- _Task brief_:
An exact copy of the listing is what is needed here; write it out in full.

- _Supplied records_:
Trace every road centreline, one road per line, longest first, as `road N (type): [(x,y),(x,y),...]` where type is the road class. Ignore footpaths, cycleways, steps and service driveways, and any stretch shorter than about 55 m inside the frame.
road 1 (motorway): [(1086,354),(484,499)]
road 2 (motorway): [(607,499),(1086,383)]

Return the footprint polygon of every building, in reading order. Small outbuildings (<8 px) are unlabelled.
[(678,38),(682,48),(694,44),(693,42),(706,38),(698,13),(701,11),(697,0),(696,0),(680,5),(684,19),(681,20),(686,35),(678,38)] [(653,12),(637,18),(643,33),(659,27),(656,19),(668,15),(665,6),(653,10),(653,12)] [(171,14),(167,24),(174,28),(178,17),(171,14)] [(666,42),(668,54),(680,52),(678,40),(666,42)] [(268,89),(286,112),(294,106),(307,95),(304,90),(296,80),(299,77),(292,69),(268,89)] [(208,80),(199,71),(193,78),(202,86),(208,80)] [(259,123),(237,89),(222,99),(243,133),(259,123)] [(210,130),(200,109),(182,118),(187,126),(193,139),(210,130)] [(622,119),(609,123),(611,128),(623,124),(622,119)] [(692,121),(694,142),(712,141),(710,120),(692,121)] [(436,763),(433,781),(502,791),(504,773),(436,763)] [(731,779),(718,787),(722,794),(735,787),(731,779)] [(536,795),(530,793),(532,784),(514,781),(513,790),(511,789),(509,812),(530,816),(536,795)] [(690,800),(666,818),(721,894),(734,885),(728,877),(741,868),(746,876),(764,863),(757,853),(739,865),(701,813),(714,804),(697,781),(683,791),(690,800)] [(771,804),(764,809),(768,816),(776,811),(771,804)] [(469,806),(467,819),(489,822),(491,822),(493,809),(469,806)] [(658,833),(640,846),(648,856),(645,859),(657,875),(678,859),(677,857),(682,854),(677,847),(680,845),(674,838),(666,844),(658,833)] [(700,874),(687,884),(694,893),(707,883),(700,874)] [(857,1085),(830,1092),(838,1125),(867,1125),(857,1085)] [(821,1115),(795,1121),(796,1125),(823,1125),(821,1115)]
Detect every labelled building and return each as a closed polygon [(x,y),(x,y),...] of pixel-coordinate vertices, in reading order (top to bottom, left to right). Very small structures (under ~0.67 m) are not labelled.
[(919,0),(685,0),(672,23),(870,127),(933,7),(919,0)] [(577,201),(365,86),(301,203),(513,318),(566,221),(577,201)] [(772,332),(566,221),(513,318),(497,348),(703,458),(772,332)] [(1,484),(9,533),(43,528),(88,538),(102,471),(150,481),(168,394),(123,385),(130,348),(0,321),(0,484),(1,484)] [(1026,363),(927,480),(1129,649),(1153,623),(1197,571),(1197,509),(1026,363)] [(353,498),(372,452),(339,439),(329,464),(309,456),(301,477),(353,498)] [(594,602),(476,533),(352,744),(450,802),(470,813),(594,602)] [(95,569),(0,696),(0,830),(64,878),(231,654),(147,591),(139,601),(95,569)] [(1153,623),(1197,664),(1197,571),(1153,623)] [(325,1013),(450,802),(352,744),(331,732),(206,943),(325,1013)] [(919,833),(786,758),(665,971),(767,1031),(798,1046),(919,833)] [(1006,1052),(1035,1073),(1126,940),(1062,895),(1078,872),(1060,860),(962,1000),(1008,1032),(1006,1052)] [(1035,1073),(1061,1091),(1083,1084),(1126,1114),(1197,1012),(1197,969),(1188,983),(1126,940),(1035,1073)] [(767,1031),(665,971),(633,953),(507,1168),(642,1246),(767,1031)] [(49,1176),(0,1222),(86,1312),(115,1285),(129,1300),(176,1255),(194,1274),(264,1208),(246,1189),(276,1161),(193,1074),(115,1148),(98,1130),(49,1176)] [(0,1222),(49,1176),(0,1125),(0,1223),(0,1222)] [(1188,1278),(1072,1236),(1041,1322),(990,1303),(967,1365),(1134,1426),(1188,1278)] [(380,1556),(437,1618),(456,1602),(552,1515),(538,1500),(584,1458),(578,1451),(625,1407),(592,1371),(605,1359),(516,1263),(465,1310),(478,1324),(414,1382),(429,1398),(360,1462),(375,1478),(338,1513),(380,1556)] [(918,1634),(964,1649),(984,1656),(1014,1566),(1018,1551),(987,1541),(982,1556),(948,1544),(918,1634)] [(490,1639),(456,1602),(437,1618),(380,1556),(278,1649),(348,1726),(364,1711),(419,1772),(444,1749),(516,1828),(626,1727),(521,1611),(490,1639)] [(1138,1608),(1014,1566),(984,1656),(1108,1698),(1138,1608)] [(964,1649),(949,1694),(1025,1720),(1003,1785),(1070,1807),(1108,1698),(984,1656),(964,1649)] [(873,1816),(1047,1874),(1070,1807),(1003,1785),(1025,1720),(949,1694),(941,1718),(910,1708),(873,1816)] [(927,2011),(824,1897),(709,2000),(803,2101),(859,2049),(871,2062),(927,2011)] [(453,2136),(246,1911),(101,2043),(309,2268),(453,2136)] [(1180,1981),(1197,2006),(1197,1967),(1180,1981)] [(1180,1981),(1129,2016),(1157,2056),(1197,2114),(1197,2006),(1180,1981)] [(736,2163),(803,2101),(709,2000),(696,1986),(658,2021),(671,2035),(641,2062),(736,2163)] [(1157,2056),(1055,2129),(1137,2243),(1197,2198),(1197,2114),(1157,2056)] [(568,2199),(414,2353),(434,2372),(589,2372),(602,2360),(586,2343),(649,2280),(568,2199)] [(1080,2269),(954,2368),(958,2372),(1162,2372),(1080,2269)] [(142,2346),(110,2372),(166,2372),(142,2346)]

- _Result of this task_:
Trace every road centreline, one road per line, longest first, as `road N (type): [(x,y),(x,y),...]` where type is the road class. Ignore footpaths, cycleways, steps and service driveways, and any stretch shorter than about 55 m inside the frame.
road 1 (motorway): [(1086,354),(484,499)]
road 2 (motorway): [(607,499),(1086,383)]

Return the footprint polygon of every building, in reading order. Small outbuildings (<8 px) are unlabelled.
[(678,38),(682,48),(694,44),(693,42),(706,38),(698,13),(701,11),(697,0),(696,0),(680,5),(684,19),(681,20),(686,35),(678,38)] [(653,12),(637,18),(643,33),(659,27),(656,19),(668,15),(665,6),(653,10),(653,12)] [(171,14),(167,24),(174,28),(178,17),(171,14)] [(666,42),(668,54),(680,52),(678,40),(666,42)] [(268,89),(286,112),(294,106),(307,95),(304,90),(296,80),(299,77),(292,69),(268,89)] [(208,80),(199,71),(193,78),(202,86),(208,80)] [(259,123),(237,89),(222,99),(243,133),(259,123)] [(210,130),(200,109),(182,118),(187,126),(193,139),(210,130)] [(622,119),(609,123),(611,128),(623,124),(622,119)] [(692,121),(694,142),(712,141),(710,120),(692,121)] [(436,763),(433,781),(502,791),(504,773),(436,763)] [(731,779),(718,787),(722,794),(735,787),(731,779)] [(536,795),(530,793),(532,784),(514,781),(513,790),(511,789),(509,812),(530,816),(536,795)] [(690,800),(666,818),(721,894),(734,885),(728,877),(741,868),(746,876),(764,863),(757,853),(739,865),(701,813),(714,804),(697,781),(683,791),(690,800)] [(771,804),(764,809),(768,816),(776,811),(771,804)] [(469,806),(467,819),(489,822),(491,822),(493,809),(469,806)] [(658,833),(640,846),(648,856),(645,859),(657,875),(678,859),(677,857),(682,854),(677,847),(680,845),(674,838),(666,844),(658,833)] [(700,874),(687,884),(694,893),(707,883),(700,874)] [(857,1085),(830,1092),(838,1125),(867,1125),(857,1085)] [(821,1115),(795,1121),(796,1125),(823,1125),(821,1115)]
Detect every labelled building and return each as a closed polygon [(x,y),(x,y),...] of pixel-coordinate vertices, in reading order (top to bottom, left to right). Very small structures (under ~0.67 m) are not labelled.
[(919,0),(685,0),(672,23),(870,127),(933,7),(919,0)] [(577,201),(365,86),(301,203),(513,318),(566,221),(577,201)] [(772,332),(566,221),(513,318),(497,348),(703,458),(772,332)] [(1,484),(9,533),(43,528),(88,538),(102,471),(150,481),(168,394),(123,385),(130,348),(0,321),(0,484),(1,484)] [(1026,363),(927,480),(1129,649),(1153,623),(1197,571),(1197,509),(1026,363)] [(353,498),(372,452),(339,439),(329,464),(309,456),(301,477),(353,498)] [(594,602),(476,533),(352,744),(450,802),(470,813),(594,602)] [(95,569),(0,696),(0,830),(64,878),(231,654),(147,591),(139,601),(95,569)] [(1153,623),(1197,664),(1197,571),(1153,623)] [(325,1013),(450,802),(352,744),(331,732),(206,943),(325,1013)] [(919,833),(786,758),(665,971),(767,1031),(798,1046),(919,833)] [(1006,1052),(1035,1073),(1126,940),(1062,895),(1078,872),(1060,860),(962,1000),(1008,1032),(1006,1052)] [(1035,1073),(1061,1091),(1083,1084),(1126,1114),(1197,1012),(1197,969),(1188,983),(1126,940),(1035,1073)] [(767,1031),(665,971),(633,953),(507,1168),(642,1246),(767,1031)] [(49,1176),(0,1222),(86,1312),(115,1285),(129,1300),(176,1255),(194,1274),(264,1208),(246,1189),(276,1161),(193,1074),(115,1148),(98,1130),(49,1176)] [(0,1222),(49,1176),(0,1125),(0,1223),(0,1222)] [(1188,1278),(1072,1236),(1041,1322),(990,1303),(967,1365),(1134,1426),(1188,1278)] [(380,1556),(437,1618),(456,1602),(552,1515),(538,1500),(584,1458),(578,1451),(625,1407),(592,1371),(605,1359),(516,1263),(465,1310),(478,1324),(414,1382),(429,1398),(360,1462),(375,1478),(338,1513),(380,1556)] [(918,1634),(964,1649),(984,1656),(1014,1566),(1018,1551),(987,1541),(982,1556),(948,1544),(918,1634)] [(490,1639),(456,1602),(437,1618),(380,1556),(278,1649),(348,1726),(364,1711),(419,1772),(444,1749),(516,1828),(626,1727),(521,1611),(490,1639)] [(1138,1608),(1014,1566),(984,1656),(1108,1698),(1138,1608)] [(964,1649),(949,1694),(1025,1720),(1003,1785),(1070,1807),(1108,1698),(984,1656),(964,1649)] [(873,1816),(1047,1874),(1070,1807),(1003,1785),(1025,1720),(949,1694),(941,1718),(910,1708),(873,1816)] [(927,2011),(824,1897),(709,2000),(803,2101),(859,2049),(871,2062),(927,2011)] [(453,2136),(246,1911),(101,2043),(309,2268),(453,2136)] [(1180,1981),(1197,2006),(1197,1967),(1180,1981)] [(1180,1981),(1129,2016),(1157,2056),(1197,2114),(1197,2006),(1180,1981)] [(736,2163),(803,2101),(709,2000),(696,1986),(658,2021),(671,2035),(641,2062),(736,2163)] [(1157,2056),(1055,2129),(1137,2243),(1197,2198),(1197,2114),(1157,2056)] [(568,2199),(414,2353),(434,2372),(589,2372),(602,2360),(586,2343),(649,2280),(568,2199)] [(1080,2269),(954,2368),(958,2372),(1162,2372),(1080,2269)] [(142,2346),(110,2372),(166,2372),(142,2346)]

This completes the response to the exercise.